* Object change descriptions

::::::::

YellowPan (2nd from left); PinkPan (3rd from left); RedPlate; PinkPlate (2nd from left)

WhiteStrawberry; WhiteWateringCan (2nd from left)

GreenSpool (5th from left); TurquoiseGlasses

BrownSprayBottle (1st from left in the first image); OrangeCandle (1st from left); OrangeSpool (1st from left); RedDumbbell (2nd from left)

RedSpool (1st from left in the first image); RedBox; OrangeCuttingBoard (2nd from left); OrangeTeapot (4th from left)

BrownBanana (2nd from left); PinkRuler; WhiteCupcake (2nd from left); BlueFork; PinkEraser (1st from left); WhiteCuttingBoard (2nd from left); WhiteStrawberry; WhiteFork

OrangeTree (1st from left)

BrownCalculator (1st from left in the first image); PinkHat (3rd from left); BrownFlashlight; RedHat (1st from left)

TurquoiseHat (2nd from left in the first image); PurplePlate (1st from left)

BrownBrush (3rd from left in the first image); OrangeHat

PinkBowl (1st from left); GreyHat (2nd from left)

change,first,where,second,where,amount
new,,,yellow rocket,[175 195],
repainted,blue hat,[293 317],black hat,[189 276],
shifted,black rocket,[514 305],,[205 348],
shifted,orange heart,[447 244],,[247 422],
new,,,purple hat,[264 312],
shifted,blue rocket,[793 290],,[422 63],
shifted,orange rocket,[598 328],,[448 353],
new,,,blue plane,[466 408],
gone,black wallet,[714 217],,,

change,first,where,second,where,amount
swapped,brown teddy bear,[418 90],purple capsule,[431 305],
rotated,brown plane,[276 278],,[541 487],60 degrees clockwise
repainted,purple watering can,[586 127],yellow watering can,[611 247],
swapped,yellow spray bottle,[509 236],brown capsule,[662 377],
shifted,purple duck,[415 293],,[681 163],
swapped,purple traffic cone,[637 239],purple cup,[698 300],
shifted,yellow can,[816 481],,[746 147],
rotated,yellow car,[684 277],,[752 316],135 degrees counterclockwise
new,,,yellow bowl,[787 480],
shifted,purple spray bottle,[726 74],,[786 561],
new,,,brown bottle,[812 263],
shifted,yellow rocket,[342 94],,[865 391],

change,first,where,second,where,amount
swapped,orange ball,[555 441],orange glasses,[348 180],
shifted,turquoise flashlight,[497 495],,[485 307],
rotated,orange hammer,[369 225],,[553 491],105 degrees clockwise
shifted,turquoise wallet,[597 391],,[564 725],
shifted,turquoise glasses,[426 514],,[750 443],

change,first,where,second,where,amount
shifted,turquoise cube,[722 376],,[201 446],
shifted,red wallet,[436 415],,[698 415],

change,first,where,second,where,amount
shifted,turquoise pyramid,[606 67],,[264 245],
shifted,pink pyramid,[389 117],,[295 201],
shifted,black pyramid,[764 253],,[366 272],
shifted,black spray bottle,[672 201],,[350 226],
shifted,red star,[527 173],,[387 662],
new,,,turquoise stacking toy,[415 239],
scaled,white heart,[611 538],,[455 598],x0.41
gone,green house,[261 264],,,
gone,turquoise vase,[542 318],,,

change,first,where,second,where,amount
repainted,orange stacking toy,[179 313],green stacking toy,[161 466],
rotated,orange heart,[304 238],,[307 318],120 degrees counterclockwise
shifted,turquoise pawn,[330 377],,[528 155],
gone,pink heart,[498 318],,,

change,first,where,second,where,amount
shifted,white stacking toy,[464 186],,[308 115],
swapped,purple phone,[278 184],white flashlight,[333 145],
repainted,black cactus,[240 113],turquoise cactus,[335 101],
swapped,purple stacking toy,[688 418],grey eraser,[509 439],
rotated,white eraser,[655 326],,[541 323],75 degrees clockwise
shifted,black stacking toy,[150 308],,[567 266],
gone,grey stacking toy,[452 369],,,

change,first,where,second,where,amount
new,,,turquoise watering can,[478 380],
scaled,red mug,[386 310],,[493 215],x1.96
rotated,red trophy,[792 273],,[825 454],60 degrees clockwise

::::::::

* Goal of the exercise
Output the records in full, exactly.

* Expected answer
YellowPan (2nd from left); PinkPan (3rd from left); RedPlate; PinkPlate (2nd from left)

WhiteStrawberry; WhiteWateringCan (2nd from left)

GreenSpool (5th from left); TurquoiseGlasses

BrownSprayBottle (1st from left in the first image); OrangeCandle (1st from left); OrangeSpool (1st from left); RedDumbbell (2nd from left)

RedSpool (1st from left in the first image); RedBox; OrangeCuttingBoard (2nd from left); OrangeTeapot (4th from left)

BrownBanana (2nd from left); PinkRuler; WhiteCupcake (2nd from left); BlueFork; PinkEraser (1st from left); WhiteCuttingBoard (2nd from left); WhiteStrawberry; WhiteFork

OrangeTree (1st from left)

BrownCalculator (1st from left in the first image); PinkHat (3rd from left); BrownFlashlight; RedHat (1st from left)

TurquoiseHat (2nd from left in the first image); PurplePlate (1st from left)

BrownBrush (3rd from left in the first image); OrangeHat

PinkBowl (1st from left); GreyHat (2nd from left)

change,first,where,second,where,amount
new,,,yellow rocket,[175 195],
repainted,blue hat,[293 317],black hat,[189 276],
shifted,black rocket,[514 305],,[205 348],
shifted,orange heart,[447 244],,[247 422],
new,,,purple hat,[264 312],
shifted,blue rocket,[793 290],,[422 63],
shifted,orange rocket,[598 328],,[448 353],
new,,,blue plane,[466 408],
gone,black wallet,[714 217],,,

change,first,where,second,where,amount
swapped,brown teddy bear,[418 90],purple capsule,[431 305],
rotated,brown plane,[276 278],,[541 487],60 degrees clockwise
repainted,purple watering can,[586 127],yellow watering can,[611 247],
swapped,yellow spray bottle,[509 236],brown capsule,[662 377],
shifted,purple duck,[415 293],,[681 163],
swapped,purple traffic cone,[637 239],purple cup,[698 300],
shifted,yellow can,[816 481],,[746 147],
rotated,yellow car,[684 277],,[752 316],135 degrees counterclockwise
new,,,yellow bowl,[787 480],
shifted,purple spray bottle,[726 74],,[786 561],
new,,,brown bottle,[812 263],
shifted,yellow rocket,[342 94],,[865 391],

change,first,where,second,where,amount
swapped,orange ball,[555 441],orange glasses,[348 180],
shifted,turquoise flashlight,[497 495],,[485 307],
rotated,orange hammer,[369 225],,[553 491],105 degrees clockwise
shifted,turquoise wallet,[597 391],,[564 725],
shifted,turquoise glasses,[426 514],,[750 443],

change,first,where,second,where,amount
shifted,turquoise cube,[722 376],,[201 446],
shifted,red wallet,[436 415],,[698 415],

change,first,where,second,where,amount
shifted,turquoise pyramid,[606 67],,[264 245],
shifted,pink pyramid,[389 117],,[295 201],
shifted,black pyramid,[764 253],,[366 272],
shifted,black spray bottle,[672 201],,[350 226],
shifted,red star,[527 173],,[387 662],
new,,,turquoise stacking toy,[415 239],
scaled,white heart,[611 538],,[455 598],x0.41
gone,green house,[261 264],,,
gone,turquoise vase,[542 318],,,

change,first,where,second,where,amount
repainted,orange stacking toy,[179 313],green stacking toy,[161 466],
rotated,orange heart,[304 238],,[307 318],120 degrees counterclockwise
shifted,turquoise pawn,[330 377],,[528 155],
gone,pink heart,[498 318],,,

change,first,where,second,where,amount
shifted,white stacking toy,[464 186],,[308 115],
swapped,purple phone,[278 184],white flashlight,[333 145],
repainted,black cactus,[240 113],turquoise cactus,[335 101],
swapped,purple stacking toy,[688 418],grey eraser,[509 439],
rotated,white eraser,[655 326],,[541 323],75 degrees clockwise
shifted,black stacking toy,[150 308],,[567 266],
gone,grey stacking toy,[452 369],,,

change,first,where,second,where,amount
new,,,turquoise watering can,[478 380],
scaled,red mug,[386 310],,[493 215],x1.96
rotated,red trophy,[792 273],,[825 454],60 degrees clockwise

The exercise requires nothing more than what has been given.